(EXERCISE MATERIAL)

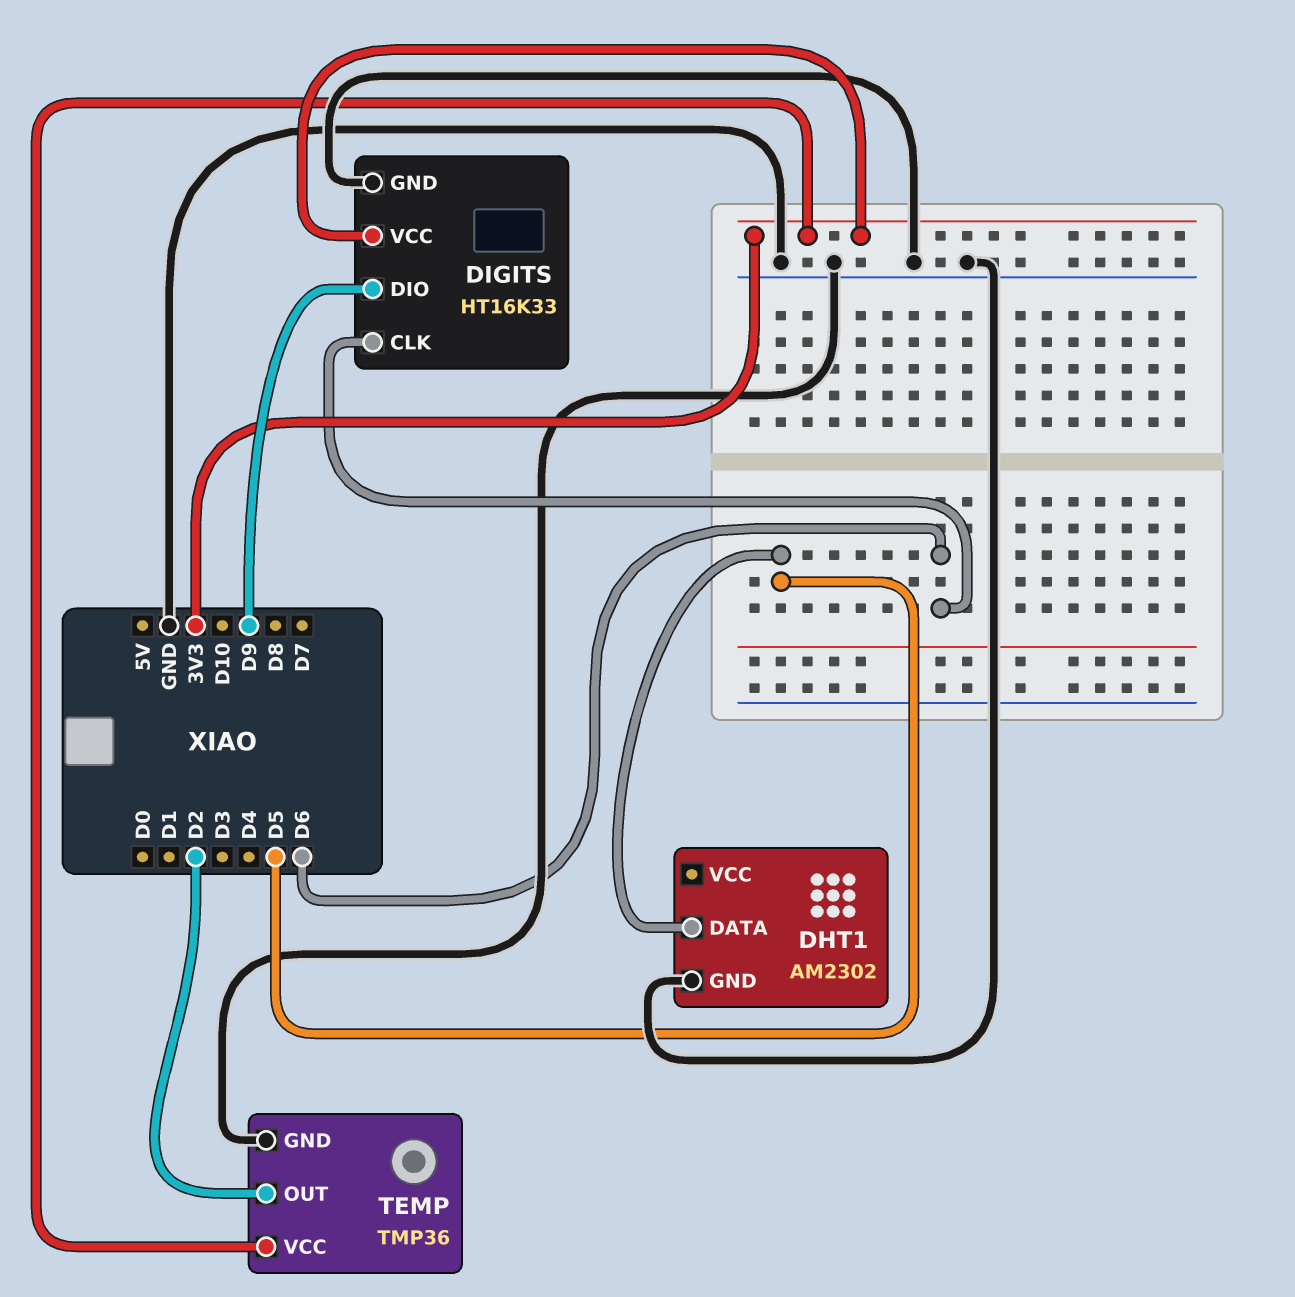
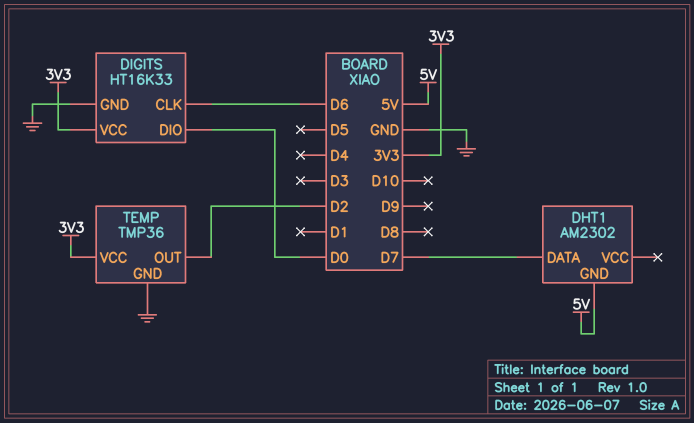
DHT1 pin DATA: D5 -> D7
DHT1 pin GND: GND -> 5V
DIGITS pin DIO: D9 -> D0

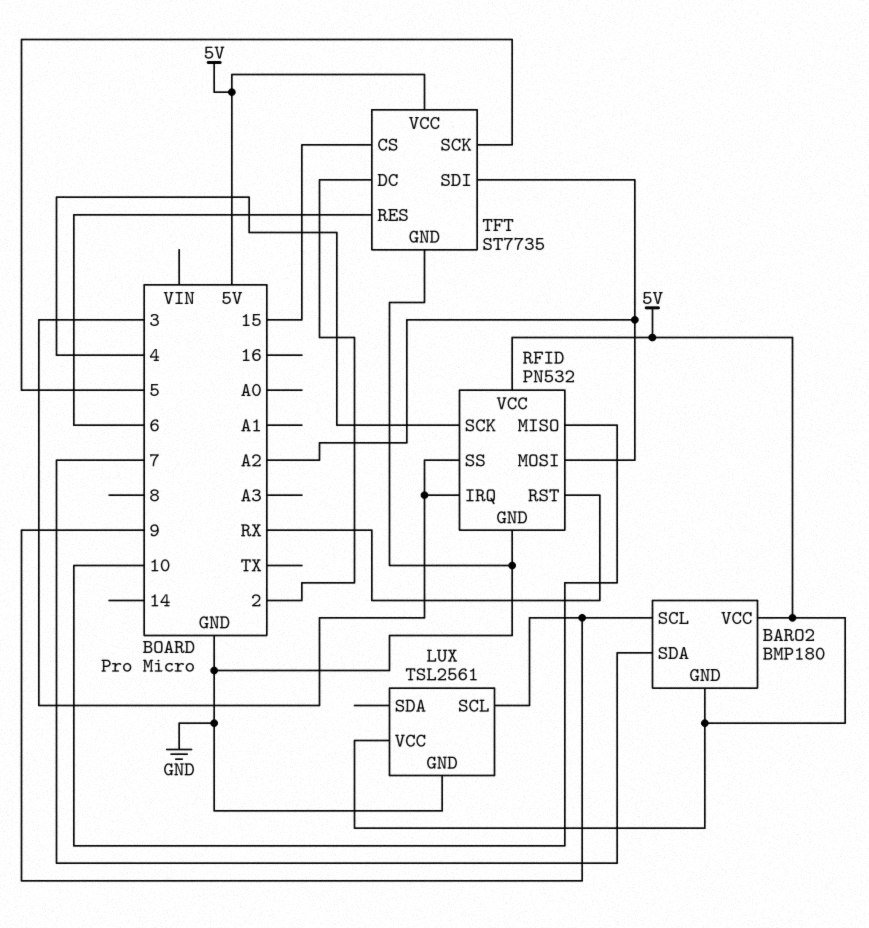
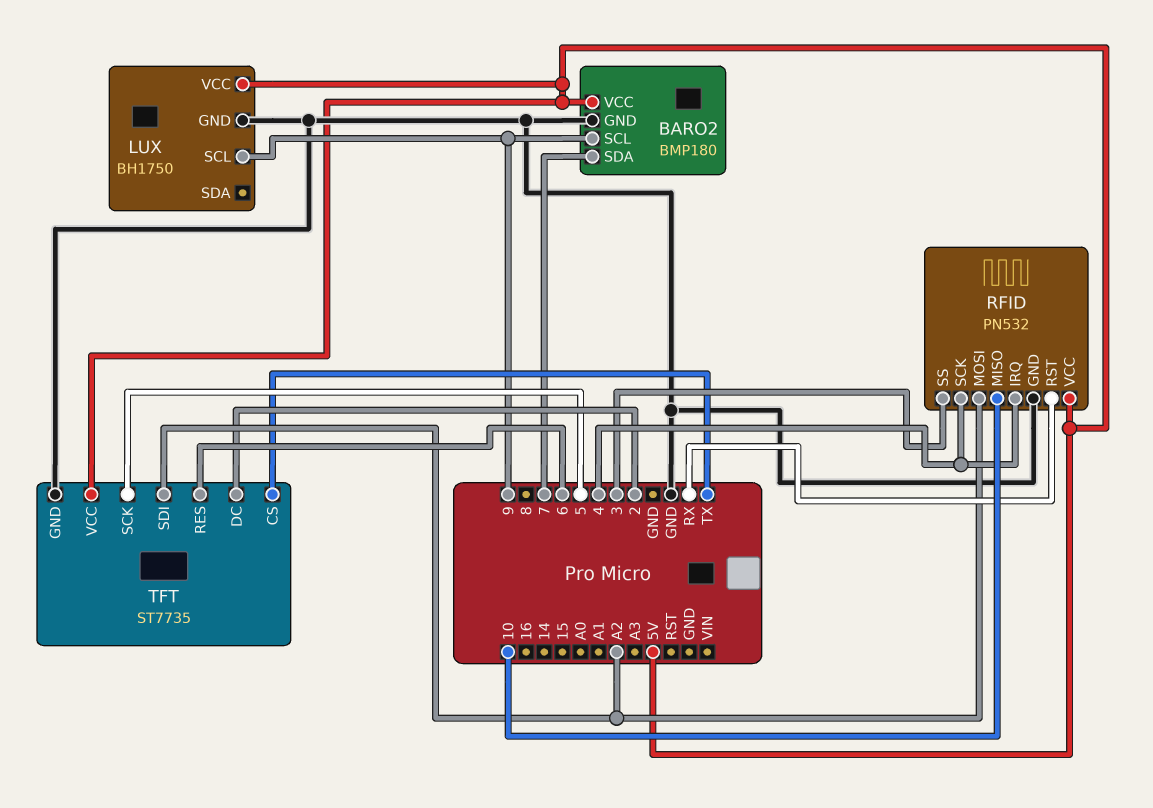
BARO2 pin GND: 5V -> GND
LUX: TSL2561 -> BH1750
RFID pin IRQ: 3 -> 4
TFT pin CS: 15 -> TX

(TASK BRIEF)
The response must repeat all the lines above exactly and include no pictures.

(TASK RESULT)
DHT1 pin DATA: D5 -> D7
DHT1 pin GND: GND -> 5V
DIGITS pin DIO: D9 -> D0

BARO2 pin GND: 5V -> GND
LUX: TSL2561 -> BH1750
RFID pin IRQ: 3 -> 4
TFT pin CS: 15 -> TX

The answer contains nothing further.